Go to the line holding "none -> cyan plate A13:A14 level 1" in the entries below and write out exactly every line down to and including the line holding "black brick M6:M7".
=== Data for review ===
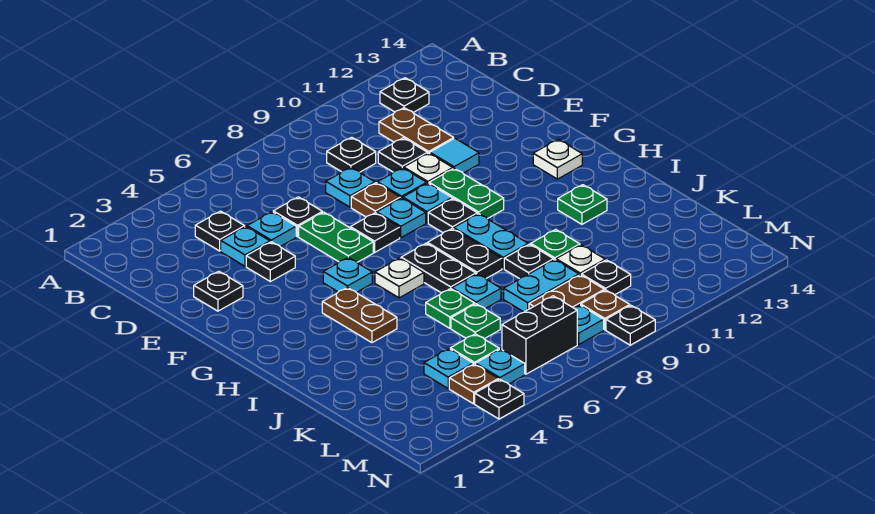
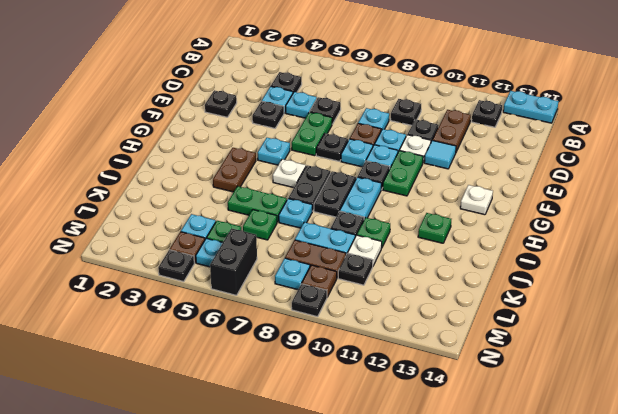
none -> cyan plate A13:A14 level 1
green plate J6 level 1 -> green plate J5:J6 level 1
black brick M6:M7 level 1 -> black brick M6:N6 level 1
===
=== Data for review ===
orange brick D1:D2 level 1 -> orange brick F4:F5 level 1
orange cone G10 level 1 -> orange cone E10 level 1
===
→ Result:
none -> cyan plate A13:A14 level 1
green plate J6 level 1 -> green plate J5:J6 level 1
black brick M6:M7 level 1 -> black brick M6:N6 level 1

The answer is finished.